--- start ---

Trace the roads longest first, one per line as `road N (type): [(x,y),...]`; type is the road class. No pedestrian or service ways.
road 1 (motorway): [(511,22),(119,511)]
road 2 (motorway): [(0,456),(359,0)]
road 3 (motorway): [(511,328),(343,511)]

--- end ---
--- start ---

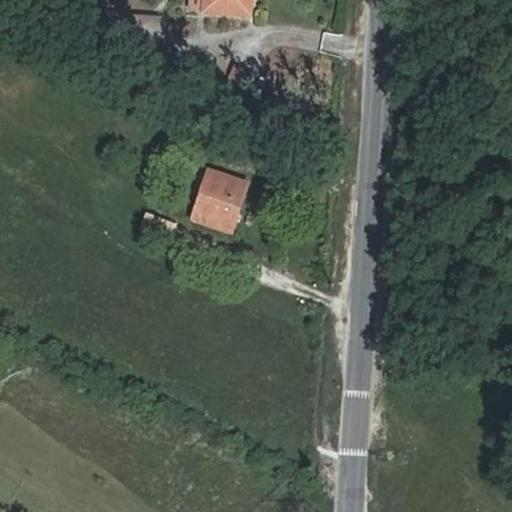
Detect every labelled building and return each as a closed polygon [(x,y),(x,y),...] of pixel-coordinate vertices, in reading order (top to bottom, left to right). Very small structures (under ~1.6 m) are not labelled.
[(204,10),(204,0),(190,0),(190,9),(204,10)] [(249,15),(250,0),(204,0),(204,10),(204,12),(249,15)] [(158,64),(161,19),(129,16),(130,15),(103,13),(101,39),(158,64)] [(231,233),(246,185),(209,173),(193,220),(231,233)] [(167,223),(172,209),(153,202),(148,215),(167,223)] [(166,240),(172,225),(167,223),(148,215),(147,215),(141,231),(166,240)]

--- end ---

> **Stated goal**:
Print the lines starting at the line containing "Trace the roads" and ending after the line containing "road 3 (motorway): [(511,328),(343,511)]", both included, reproducing them exactly.

> **Task answer**:
Trace the roads longest first, one per line as `road N (type): [(x,y),...]`; type is the road class. No pedestrian or service ways.
road 1 (motorway): [(511,22),(119,511)]
road 2 (motorway): [(0,456),(359,0)]
road 3 (motorway): [(511,328),(343,511)]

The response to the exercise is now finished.